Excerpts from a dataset
-----

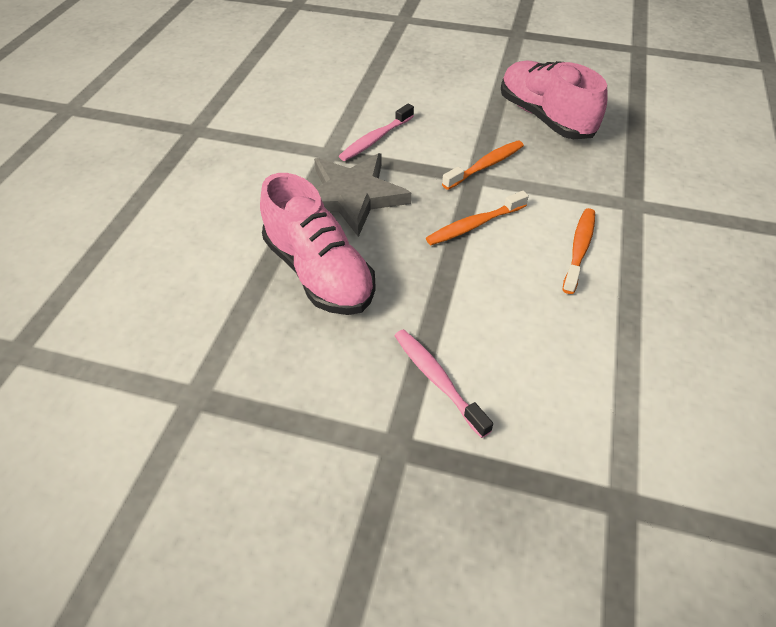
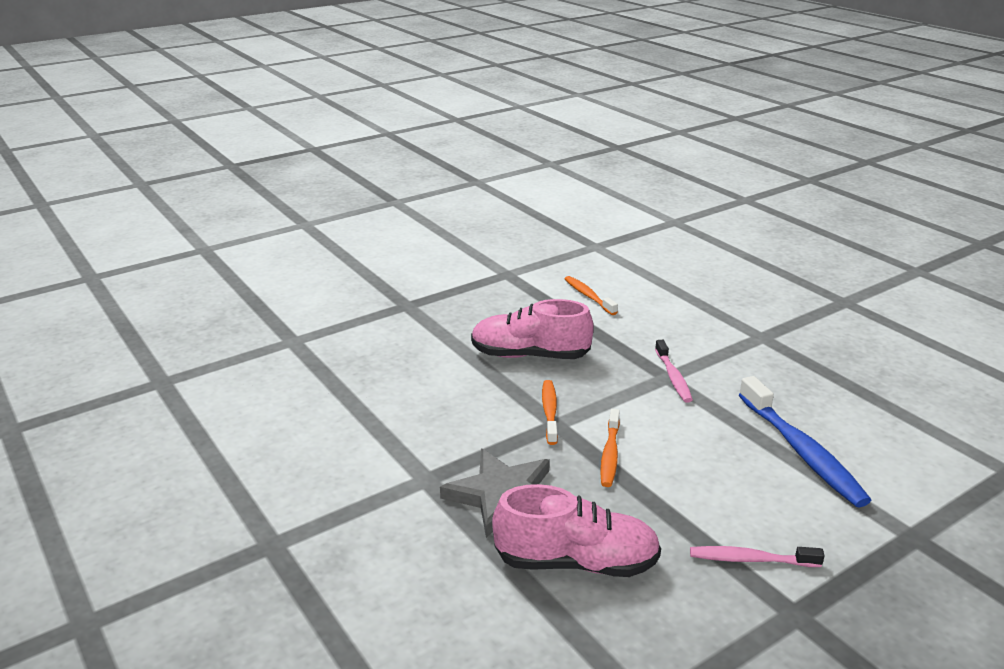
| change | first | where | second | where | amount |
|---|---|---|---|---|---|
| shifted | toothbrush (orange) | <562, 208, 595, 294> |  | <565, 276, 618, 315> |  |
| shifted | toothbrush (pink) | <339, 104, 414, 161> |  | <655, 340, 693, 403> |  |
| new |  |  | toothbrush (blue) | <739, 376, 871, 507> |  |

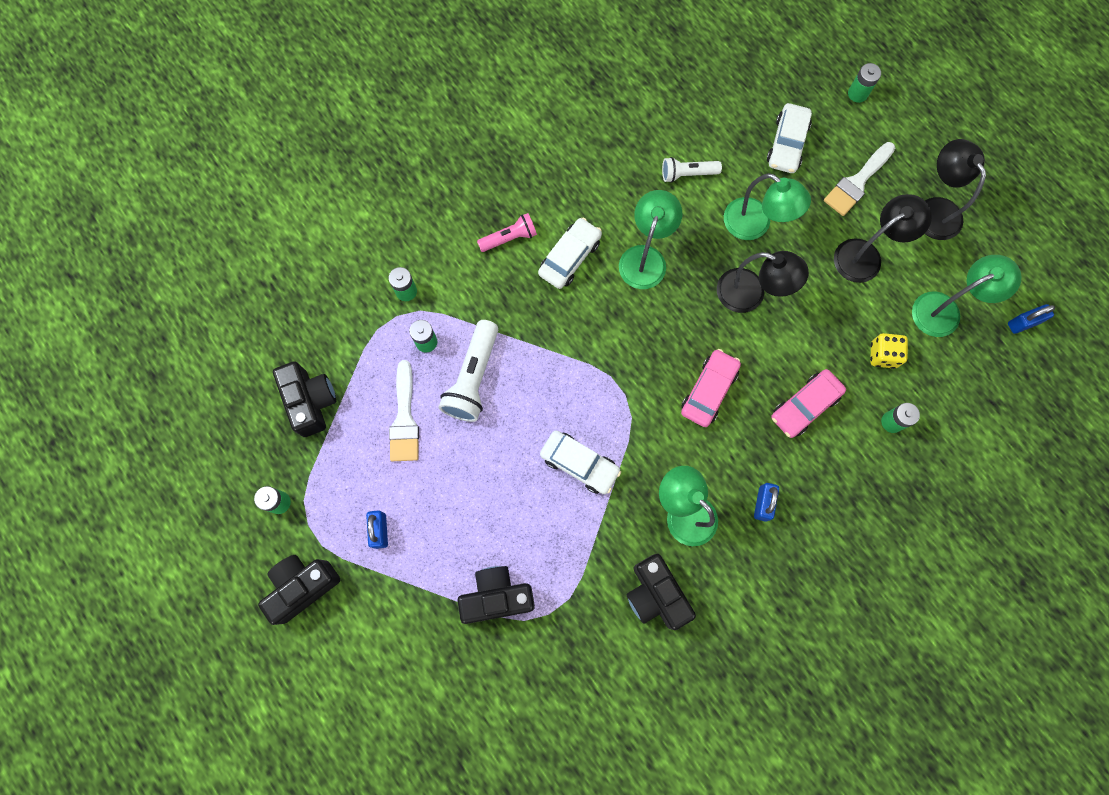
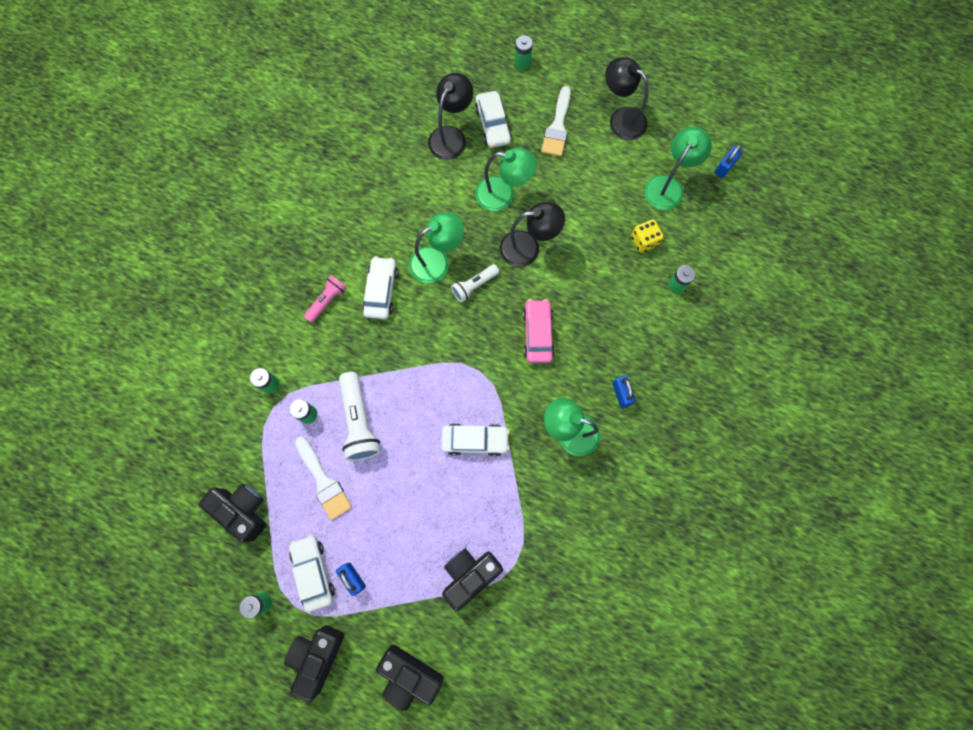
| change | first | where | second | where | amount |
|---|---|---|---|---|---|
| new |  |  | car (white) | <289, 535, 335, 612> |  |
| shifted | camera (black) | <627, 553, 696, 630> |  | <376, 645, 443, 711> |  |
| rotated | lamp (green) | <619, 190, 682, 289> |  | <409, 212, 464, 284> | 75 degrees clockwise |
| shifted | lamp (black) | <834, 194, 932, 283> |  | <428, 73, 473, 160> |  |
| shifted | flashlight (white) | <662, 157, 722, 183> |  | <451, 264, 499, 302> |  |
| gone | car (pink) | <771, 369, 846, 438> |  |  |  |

-----

• _PROBLEM TO WORK ON_:
Return an exact transcription of the entries above, excluding each image.

• _COMPLETED TASK_:
| change | first | where | second | where | amount |
|---|---|---|---|---|---|
| shifted | toothbrush (orange) | <562, 208, 595, 294> |  | <565, 276, 618, 315> |  |
| shifted | toothbrush (pink) | <339, 104, 414, 161> |  | <655, 340, 693, 403> |  |
| new |  |  | toothbrush (blue) | <739, 376, 871, 507> |  |

| change | first | where | second | where | amount |
|---|---|---|---|---|---|
| new |  |  | car (white) | <289, 535, 335, 612> |  |
| shifted | camera (black) | <627, 553, 696, 630> |  | <376, 645, 443, 711> |  |
| rotated | lamp (green) | <619, 190, 682, 289> |  | <409, 212, 464, 284> | 75 degrees clockwise |
| shifted | lamp (black) | <834, 194, 932, 283> |  | <428, 73, 473, 160> |  |
| shifted | flashlight (white) | <662, 157, 722, 183> |  | <451, 264, 499, 302> |  |
| gone | car (pink) | <771, 369, 846, 438> |  |  |  |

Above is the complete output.